RAW DATA |
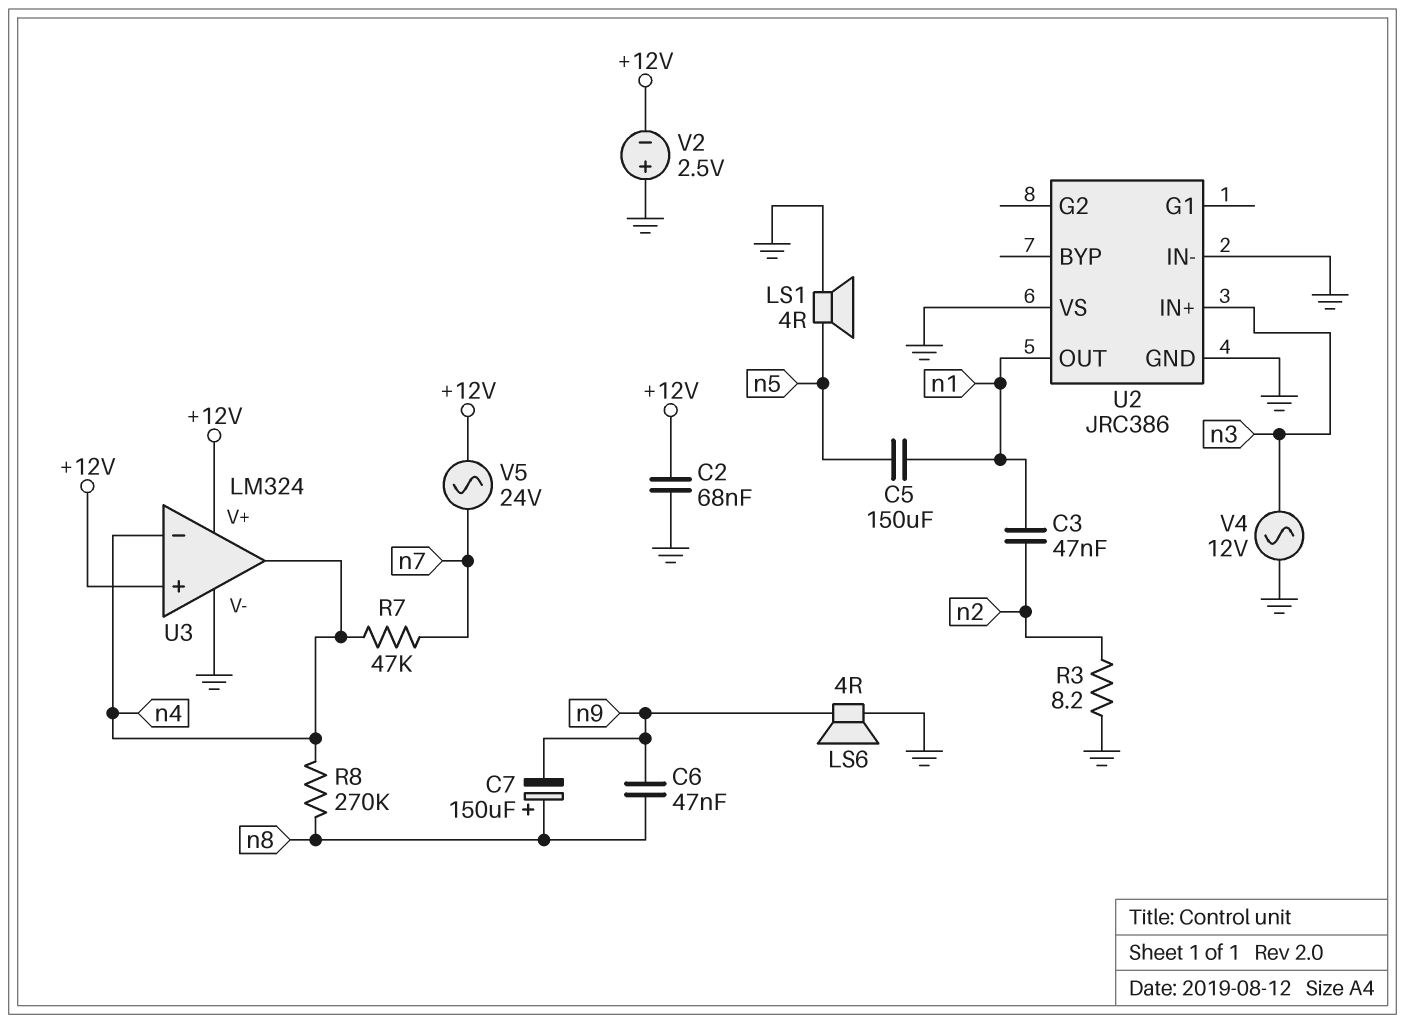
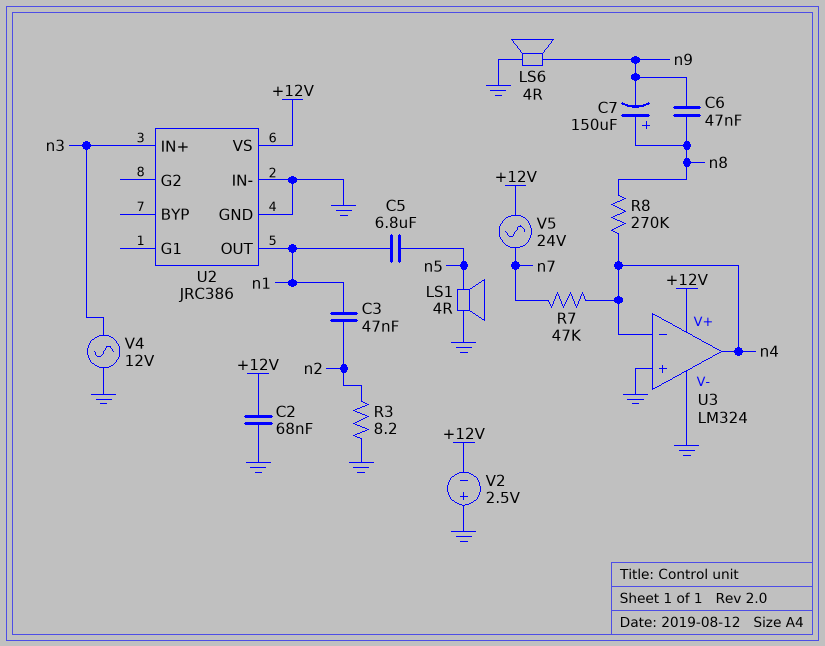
C5: 150uF (n1, n5) -> 6.8uF (n1, n5)
U2 pin VS: GND -> +12V
U3 pin in+: +12V -> GND

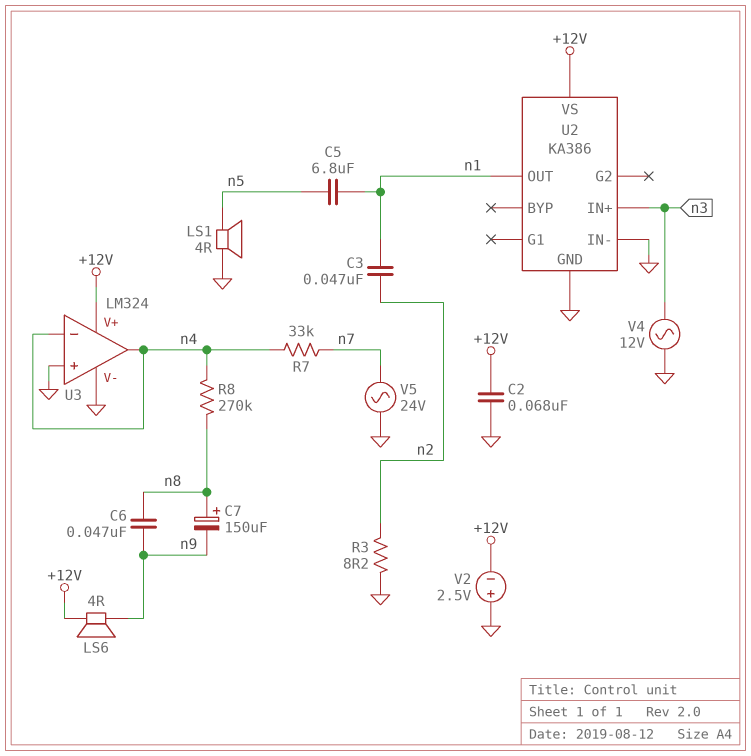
LS6: speaker 4R (GND, n9) -> speaker 4R (+12V, n9)
R7: 47k (n4, n7) -> 33k (n4, n7)
U2: JRC386 -> KA386
V5: AC 24V (+12V, n7) -> AC 24V (GND, n7)

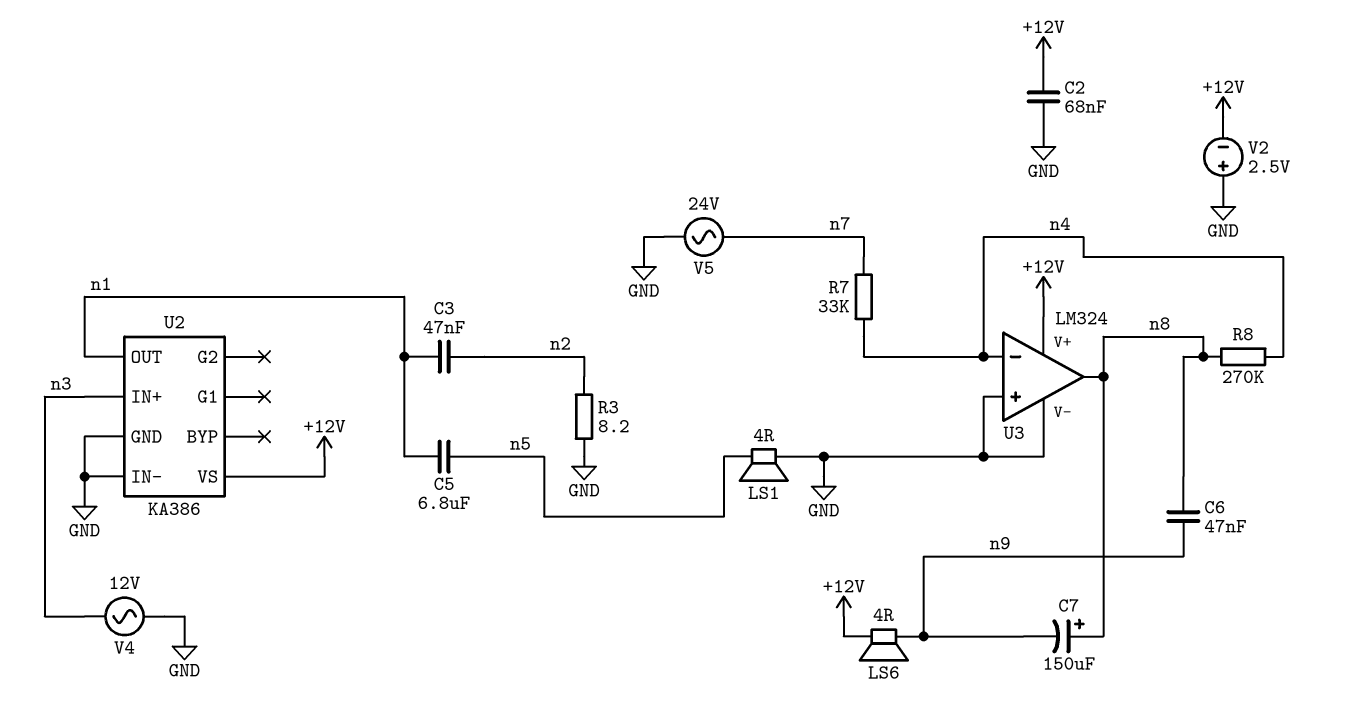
U3 pin out: n4 -> n8

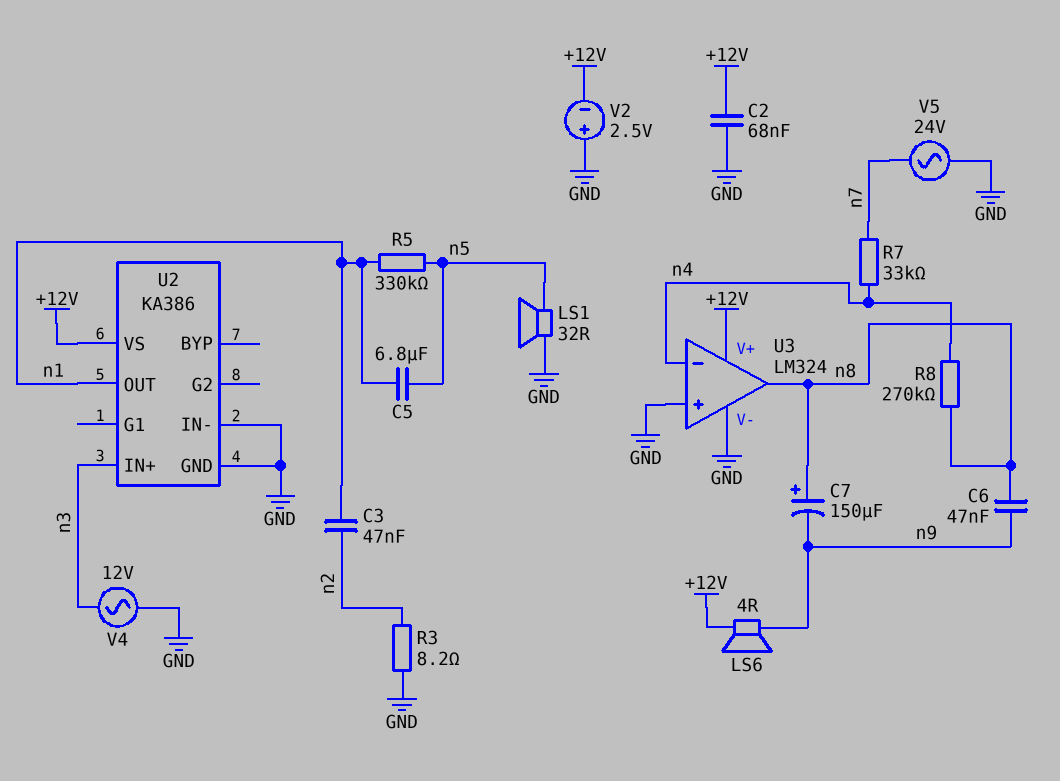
LS1: speaker 4R (GND, n5) -> speaker 32R (GND, n5)
R5: none -> 330k (n1, n5)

ACTIVITY | Would you repeat the material exactly, keeping out any pictures?

ANSWER TO THE PROBLEM |
C5: 150uF (n1, n5) -> 6.8uF (n1, n5)
U2 pin VS: GND -> +12V
U3 pin in+: +12V -> GND

LS6: speaker 4R (GND, n9) -> speaker 4R (+12V, n9)
R7: 47k (n4, n7) -> 33k (n4, n7)
U2: JRC386 -> KA386
V5: AC 24V (+12V, n7) -> AC 24V (GND, n7)

U3 pin out: n4 -> n8

LS1: speaker 4R (GND, n5) -> speaker 32R (GND, n5)
R5: none -> 330k (n1, n5)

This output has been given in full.